═════ Data provided
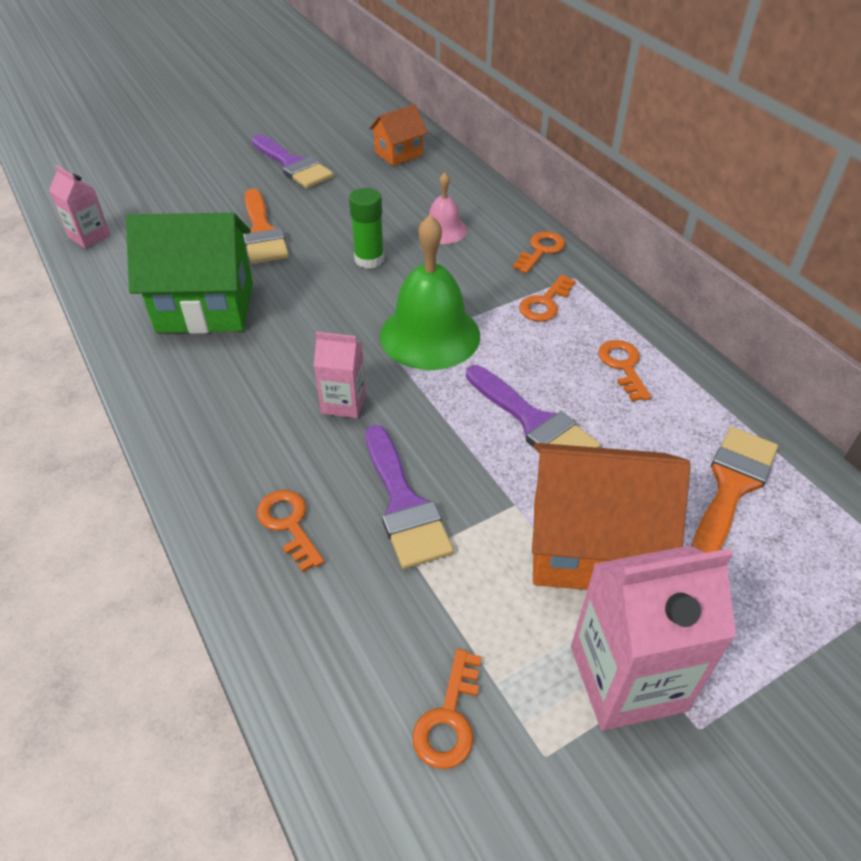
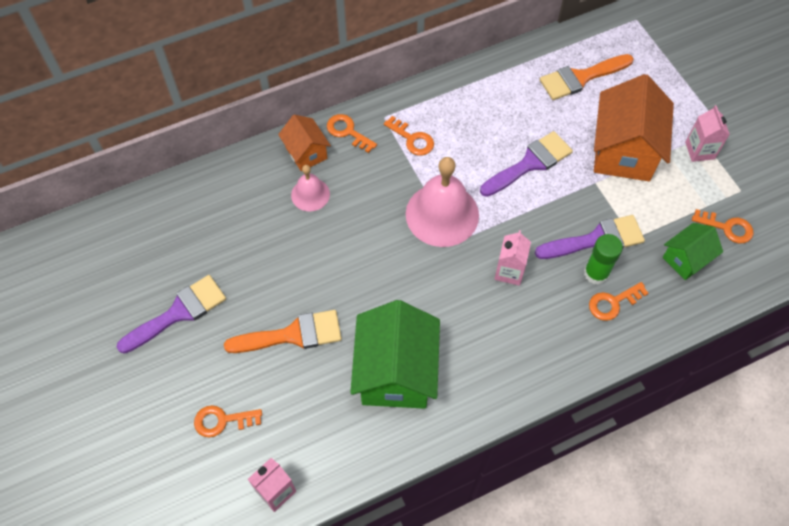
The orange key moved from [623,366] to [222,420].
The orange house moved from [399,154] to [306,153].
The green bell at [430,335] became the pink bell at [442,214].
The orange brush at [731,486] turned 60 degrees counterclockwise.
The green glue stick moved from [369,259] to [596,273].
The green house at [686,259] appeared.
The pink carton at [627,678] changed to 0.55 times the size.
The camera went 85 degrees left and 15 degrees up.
══════════
Search the entries for the word "from", then copy every line in which it is found.

The orange key moved from [623,366] to [222,420].
The orange house moved from [399,154] to [306,153].
The green glue stick moved from [369,259] to [596,273].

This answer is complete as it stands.